Difference listings:
>>>>

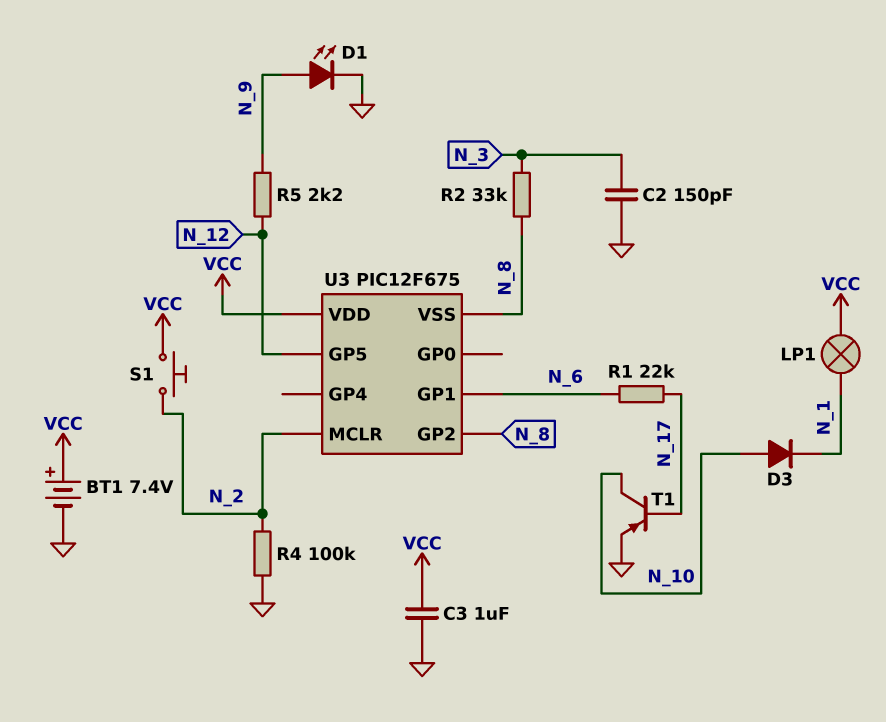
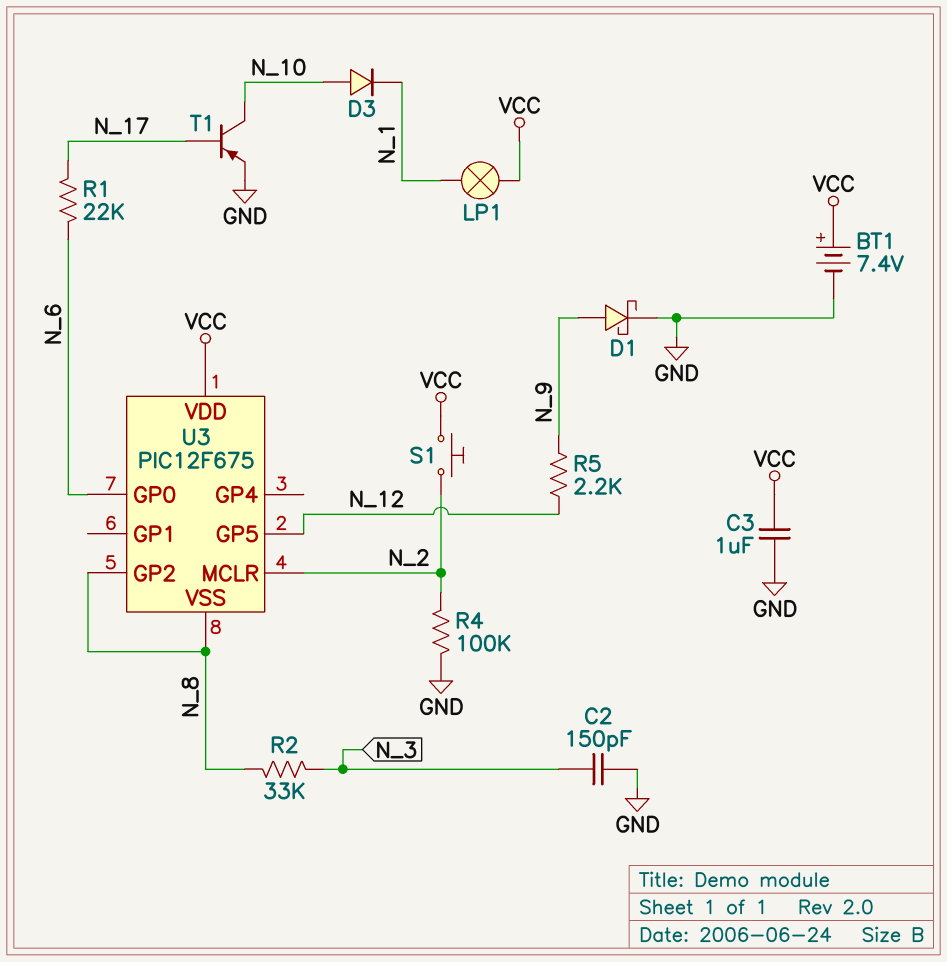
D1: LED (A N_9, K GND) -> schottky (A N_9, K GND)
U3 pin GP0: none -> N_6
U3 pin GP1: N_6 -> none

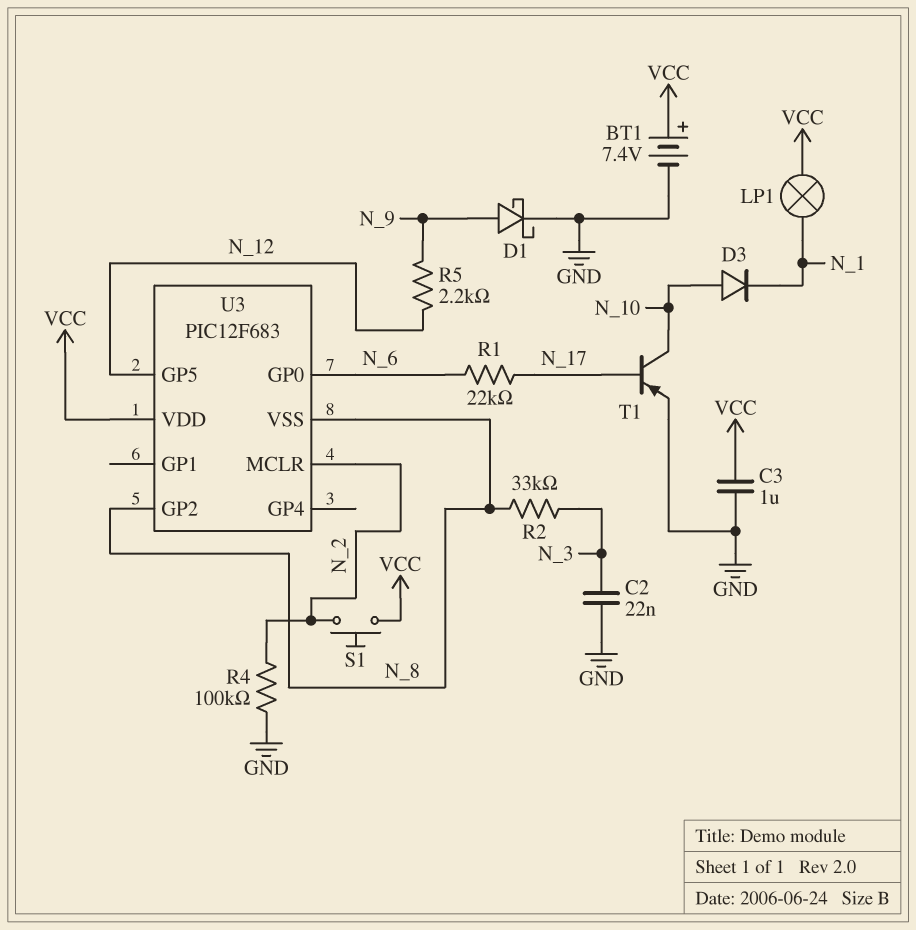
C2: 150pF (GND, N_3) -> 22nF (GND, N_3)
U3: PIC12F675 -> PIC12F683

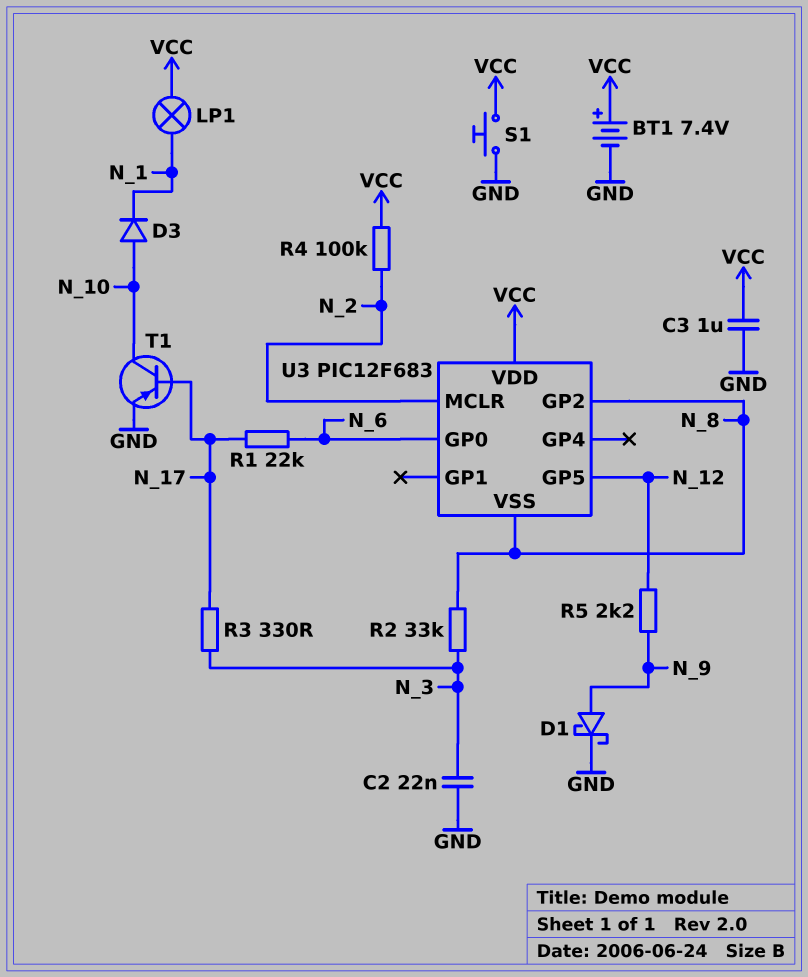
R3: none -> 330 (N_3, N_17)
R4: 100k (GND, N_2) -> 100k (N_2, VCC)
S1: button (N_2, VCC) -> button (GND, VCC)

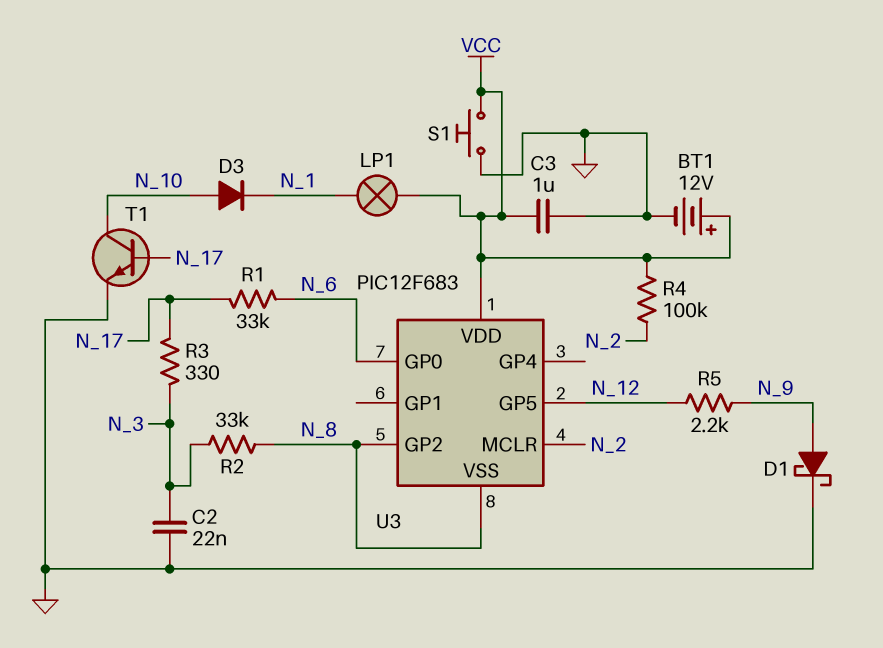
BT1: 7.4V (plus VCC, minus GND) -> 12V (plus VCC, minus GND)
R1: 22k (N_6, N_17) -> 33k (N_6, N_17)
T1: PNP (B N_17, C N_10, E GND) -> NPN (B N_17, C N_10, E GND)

<<<<

Problem description | Could you print all of the entries exactly, skipping the images?

The completed task |
D1: LED (A N_9, K GND) -> schottky (A N_9, K GND)
U3 pin GP0: none -> N_6
U3 pin GP1: N_6 -> none

C2: 150pF (GND, N_3) -> 22nF (GND, N_3)
U3: PIC12F675 -> PIC12F683

R3: none -> 330 (N_3, N_17)
R4: 100k (GND, N_2) -> 100k (N_2, VCC)
S1: button (N_2, VCC) -> button (GND, VCC)

BT1: 7.4V (plus VCC, minus GND) -> 12V (plus VCC, minus GND)
R1: 22k (N_6, N_17) -> 33k (N_6, N_17)
T1: PNP (B N_17, C N_10, E GND) -> NPN (B N_17, C N_10, E GND)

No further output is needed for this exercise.